━━ Records for this exercise ━━

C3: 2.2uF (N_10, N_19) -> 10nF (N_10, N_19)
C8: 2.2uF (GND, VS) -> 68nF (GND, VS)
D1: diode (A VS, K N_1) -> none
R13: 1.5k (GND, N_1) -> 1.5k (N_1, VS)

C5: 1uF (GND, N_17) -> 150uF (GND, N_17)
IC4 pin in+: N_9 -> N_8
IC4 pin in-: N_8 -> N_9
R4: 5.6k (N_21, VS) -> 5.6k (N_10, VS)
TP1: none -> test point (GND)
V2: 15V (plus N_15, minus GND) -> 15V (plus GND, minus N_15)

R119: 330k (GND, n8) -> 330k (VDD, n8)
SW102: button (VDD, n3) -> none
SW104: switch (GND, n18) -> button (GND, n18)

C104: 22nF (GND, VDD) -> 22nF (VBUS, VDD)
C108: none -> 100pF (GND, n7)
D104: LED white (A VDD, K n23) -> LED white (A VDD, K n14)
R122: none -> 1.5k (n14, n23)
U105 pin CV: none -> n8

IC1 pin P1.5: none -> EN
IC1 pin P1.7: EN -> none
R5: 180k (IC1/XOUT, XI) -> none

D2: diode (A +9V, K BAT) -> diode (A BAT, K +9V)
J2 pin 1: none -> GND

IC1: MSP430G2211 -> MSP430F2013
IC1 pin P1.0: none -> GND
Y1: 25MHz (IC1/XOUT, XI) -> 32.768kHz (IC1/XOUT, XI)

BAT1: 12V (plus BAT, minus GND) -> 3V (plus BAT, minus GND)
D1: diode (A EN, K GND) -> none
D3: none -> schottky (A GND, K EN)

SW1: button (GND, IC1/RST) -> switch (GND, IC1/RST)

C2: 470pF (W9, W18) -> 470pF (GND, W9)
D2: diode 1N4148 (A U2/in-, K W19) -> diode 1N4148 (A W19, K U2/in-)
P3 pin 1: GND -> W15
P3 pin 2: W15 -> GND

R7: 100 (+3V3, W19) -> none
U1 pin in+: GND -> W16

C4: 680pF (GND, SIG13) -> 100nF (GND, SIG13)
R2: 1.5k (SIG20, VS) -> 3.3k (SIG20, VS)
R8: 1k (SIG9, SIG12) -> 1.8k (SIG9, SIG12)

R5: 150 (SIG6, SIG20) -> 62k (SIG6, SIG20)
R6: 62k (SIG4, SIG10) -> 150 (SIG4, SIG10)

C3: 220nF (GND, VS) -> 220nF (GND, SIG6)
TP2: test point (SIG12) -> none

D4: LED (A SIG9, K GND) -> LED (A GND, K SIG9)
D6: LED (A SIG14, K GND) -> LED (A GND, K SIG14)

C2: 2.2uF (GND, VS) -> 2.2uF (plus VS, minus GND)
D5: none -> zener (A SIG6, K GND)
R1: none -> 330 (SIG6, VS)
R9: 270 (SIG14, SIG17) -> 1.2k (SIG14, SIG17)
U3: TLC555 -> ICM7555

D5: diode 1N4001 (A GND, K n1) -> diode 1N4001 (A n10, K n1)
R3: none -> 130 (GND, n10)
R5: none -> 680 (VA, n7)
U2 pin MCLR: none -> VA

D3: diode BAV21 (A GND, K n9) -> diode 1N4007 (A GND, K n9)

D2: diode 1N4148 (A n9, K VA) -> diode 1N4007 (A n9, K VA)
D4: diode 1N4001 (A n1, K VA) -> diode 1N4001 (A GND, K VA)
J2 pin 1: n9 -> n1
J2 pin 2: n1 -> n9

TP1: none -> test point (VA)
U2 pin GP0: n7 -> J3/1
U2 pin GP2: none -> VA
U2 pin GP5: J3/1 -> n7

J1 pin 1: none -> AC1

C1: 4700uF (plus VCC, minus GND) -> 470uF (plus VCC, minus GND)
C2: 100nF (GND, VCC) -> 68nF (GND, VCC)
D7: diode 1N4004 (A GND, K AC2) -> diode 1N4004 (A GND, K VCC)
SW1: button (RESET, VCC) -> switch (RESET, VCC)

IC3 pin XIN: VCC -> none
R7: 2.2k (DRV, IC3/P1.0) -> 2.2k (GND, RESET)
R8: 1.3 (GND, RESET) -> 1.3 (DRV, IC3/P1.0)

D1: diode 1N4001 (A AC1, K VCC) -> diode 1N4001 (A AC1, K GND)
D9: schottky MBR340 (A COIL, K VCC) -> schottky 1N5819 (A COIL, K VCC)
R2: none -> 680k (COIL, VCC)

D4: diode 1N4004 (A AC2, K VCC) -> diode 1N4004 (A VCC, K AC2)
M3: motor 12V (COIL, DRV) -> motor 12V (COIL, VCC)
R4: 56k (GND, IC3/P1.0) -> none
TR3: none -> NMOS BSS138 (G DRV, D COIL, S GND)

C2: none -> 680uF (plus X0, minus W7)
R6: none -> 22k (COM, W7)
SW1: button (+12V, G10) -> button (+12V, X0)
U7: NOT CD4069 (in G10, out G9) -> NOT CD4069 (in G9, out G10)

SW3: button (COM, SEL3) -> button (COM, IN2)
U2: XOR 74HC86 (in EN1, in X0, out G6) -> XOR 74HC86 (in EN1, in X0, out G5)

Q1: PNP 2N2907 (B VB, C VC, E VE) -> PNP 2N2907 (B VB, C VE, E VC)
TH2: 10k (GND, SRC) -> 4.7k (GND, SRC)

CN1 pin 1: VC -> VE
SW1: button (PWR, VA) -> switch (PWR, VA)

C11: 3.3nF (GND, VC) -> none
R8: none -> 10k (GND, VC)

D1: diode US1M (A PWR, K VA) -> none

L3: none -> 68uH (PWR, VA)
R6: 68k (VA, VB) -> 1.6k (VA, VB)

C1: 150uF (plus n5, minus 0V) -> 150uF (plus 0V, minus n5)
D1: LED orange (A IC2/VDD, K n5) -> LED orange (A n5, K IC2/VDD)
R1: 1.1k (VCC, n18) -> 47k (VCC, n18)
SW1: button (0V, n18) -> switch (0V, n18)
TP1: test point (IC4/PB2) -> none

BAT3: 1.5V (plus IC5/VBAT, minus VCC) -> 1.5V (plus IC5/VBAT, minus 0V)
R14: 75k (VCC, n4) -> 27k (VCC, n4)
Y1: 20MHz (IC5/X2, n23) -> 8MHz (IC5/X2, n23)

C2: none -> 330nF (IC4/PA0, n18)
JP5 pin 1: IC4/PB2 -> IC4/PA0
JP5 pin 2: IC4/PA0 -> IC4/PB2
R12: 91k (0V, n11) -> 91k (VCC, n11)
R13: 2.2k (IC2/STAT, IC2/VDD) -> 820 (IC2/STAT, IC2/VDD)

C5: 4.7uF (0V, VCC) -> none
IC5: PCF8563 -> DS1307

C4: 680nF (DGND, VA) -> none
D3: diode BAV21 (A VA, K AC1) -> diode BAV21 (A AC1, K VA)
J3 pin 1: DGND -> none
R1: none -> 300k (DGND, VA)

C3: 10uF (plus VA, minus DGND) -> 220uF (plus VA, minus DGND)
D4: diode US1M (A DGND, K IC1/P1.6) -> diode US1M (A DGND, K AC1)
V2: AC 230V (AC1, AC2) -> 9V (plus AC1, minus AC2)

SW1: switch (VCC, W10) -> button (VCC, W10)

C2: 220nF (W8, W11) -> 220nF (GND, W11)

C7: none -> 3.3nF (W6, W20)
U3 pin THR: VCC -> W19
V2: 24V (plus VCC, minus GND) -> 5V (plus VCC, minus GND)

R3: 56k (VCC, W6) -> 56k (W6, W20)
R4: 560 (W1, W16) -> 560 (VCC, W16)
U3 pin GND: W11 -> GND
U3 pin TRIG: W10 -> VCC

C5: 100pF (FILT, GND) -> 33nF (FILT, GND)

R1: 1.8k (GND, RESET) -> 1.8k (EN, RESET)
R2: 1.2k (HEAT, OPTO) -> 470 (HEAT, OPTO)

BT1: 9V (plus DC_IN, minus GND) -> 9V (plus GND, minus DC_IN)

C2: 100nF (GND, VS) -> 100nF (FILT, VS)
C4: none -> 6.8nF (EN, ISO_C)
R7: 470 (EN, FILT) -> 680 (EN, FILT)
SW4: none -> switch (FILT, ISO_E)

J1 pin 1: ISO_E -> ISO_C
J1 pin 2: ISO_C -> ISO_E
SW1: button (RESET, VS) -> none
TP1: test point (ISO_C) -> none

━━━

Task to complete: Exactly as they stand, please print the lines from the first line of the records above down to the line that includes "IC1 pin P1.7: EN -> none", both of those included and no others.

Answer section:
C3: 2.2uF (N_10, N_19) -> 10nF (N_10, N_19)
C8: 2.2uF (GND, VS) -> 68nF (GND, VS)
D1: diode (A VS, K N_1) -> none
R13: 1.5k (GND, N_1) -> 1.5k (N_1, VS)

C5: 1uF (GND, N_17) -> 150uF (GND, N_17)
IC4 pin in+: N_9 -> N_8
IC4 pin in-: N_8 -> N_9
R4: 5.6k (N_21, VS) -> 5.6k (N_10, VS)
TP1: none -> test point (GND)
V2: 15V (plus N_15, minus GND) -> 15V (plus GND, minus N_15)

R119: 330k (GND, n8) -> 330k (VDD, n8)
SW102: button (VDD, n3) -> none
SW104: switch (GND, n18) -> button (GND, n18)

C104: 22nF (GND, VDD) -> 22nF (VBUS, VDD)
C108: none -> 100pF (GND, n7)
D104: LED white (A VDD, K n23) -> LED white (A VDD, K n14)
R122: none -> 1.5k (n14, n23)
U105 pin CV: none -> n8

IC1 pin P1.5: none -> EN
IC1 pin P1.7: EN -> none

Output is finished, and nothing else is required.